» **What you will do**:
Only the text of the records below belongs in the answer, copied exactly, with pictures omitted.

Structured diff data

==============================

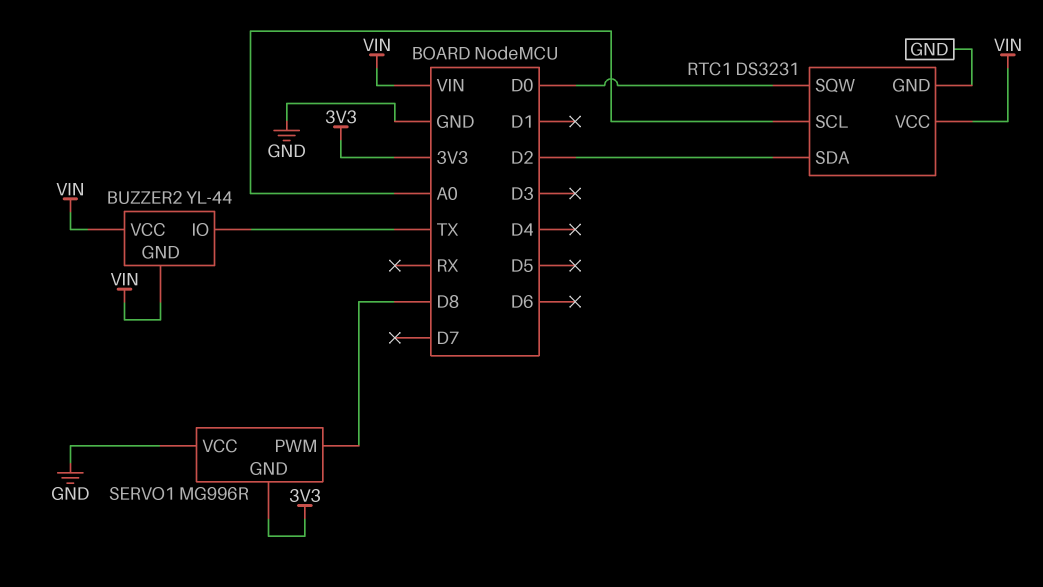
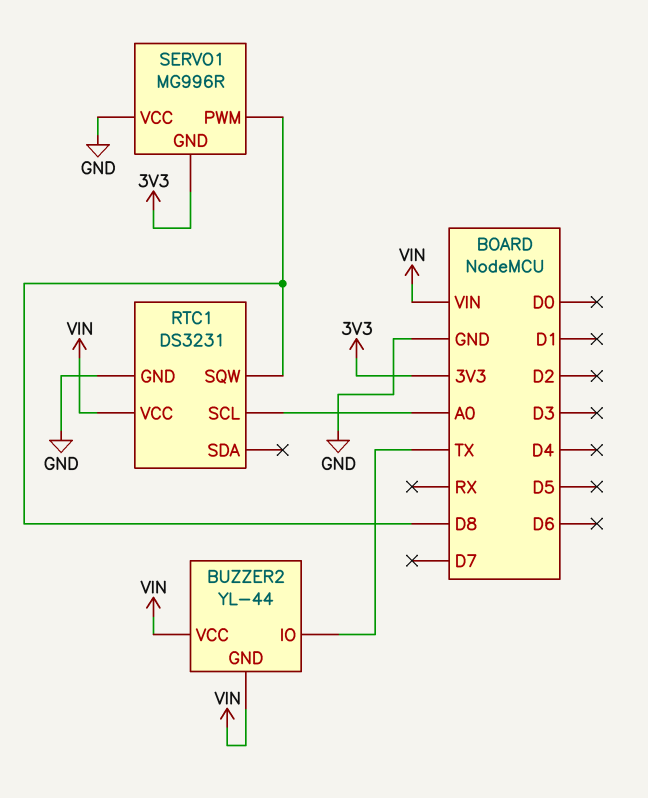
RTC1 pin SDA: D2 -> none
RTC1 pin SQW: D0 -> D8

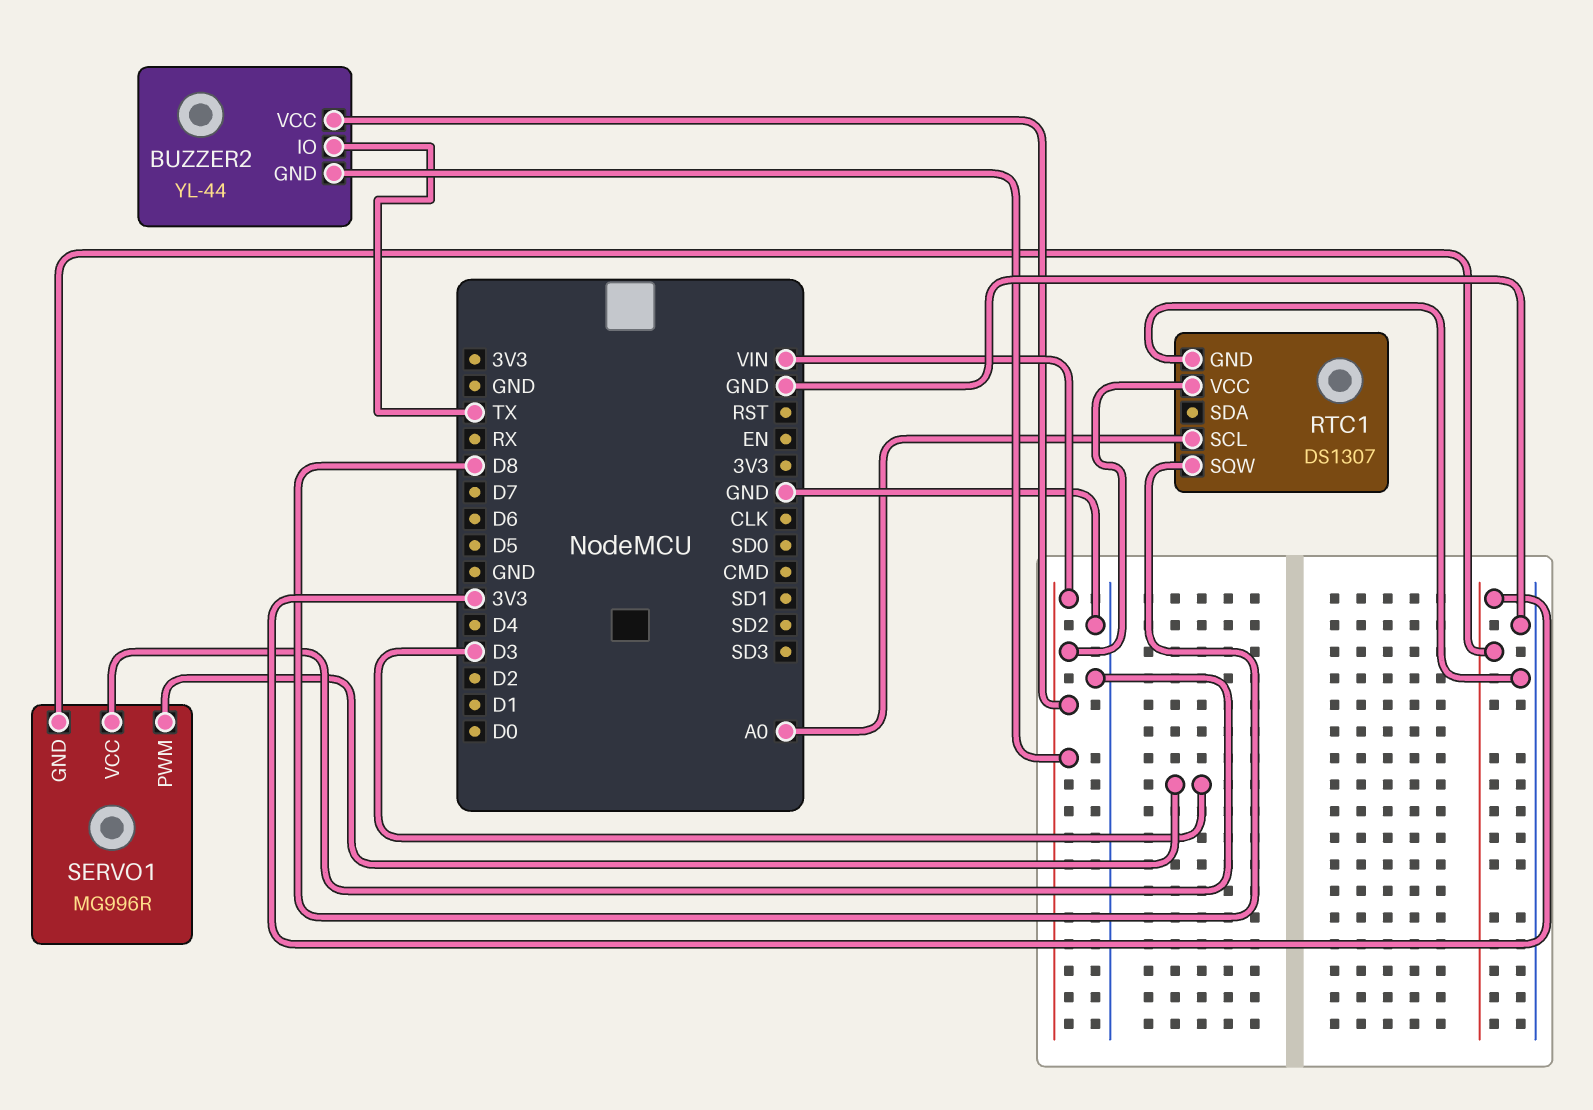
RTC1: DS3231 -> DS1307
SERVO1 pin PWM: D8 -> D3

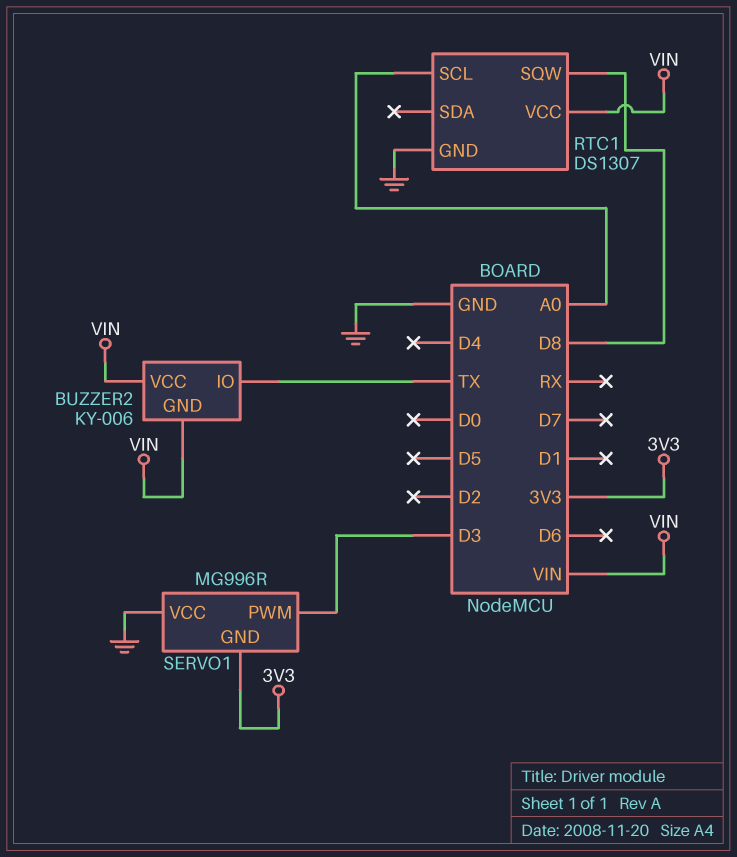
BUZZER2: YL-44 -> KY-006

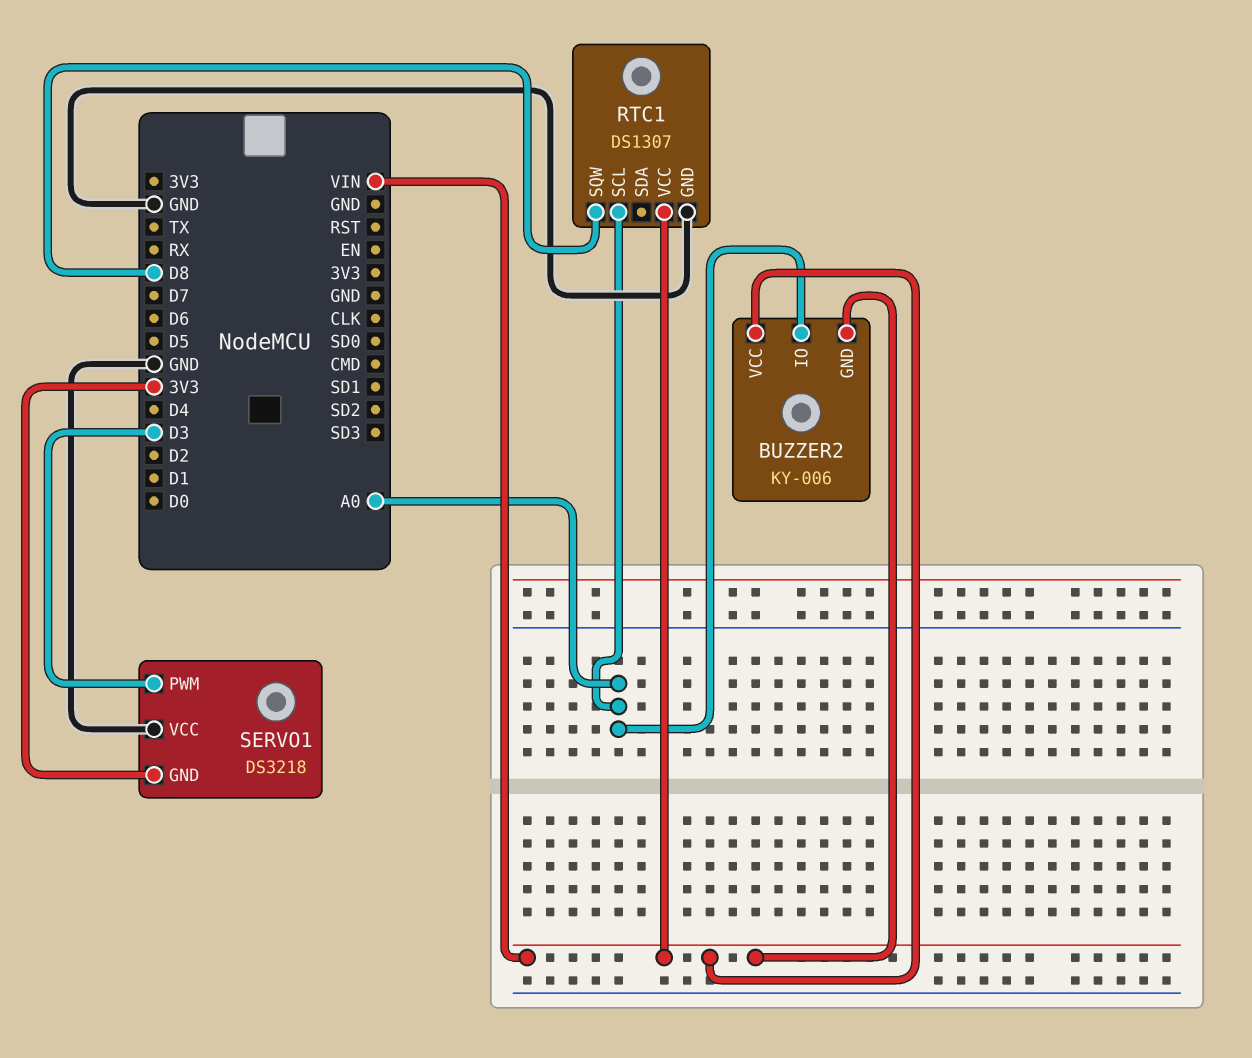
BUZZER2 pin IO: TX -> A0
SERVO1: MG996R -> DS3218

==============================

» **Answer below**:
RTC1 pin SDA: D2 -> none
RTC1 pin SQW: D0 -> D8

RTC1: DS3231 -> DS1307
SERVO1 pin PWM: D8 -> D3

BUZZER2: YL-44 -> KY-006

BUZZER2 pin IO: TX -> A0
SERVO1: MG996R -> DS3218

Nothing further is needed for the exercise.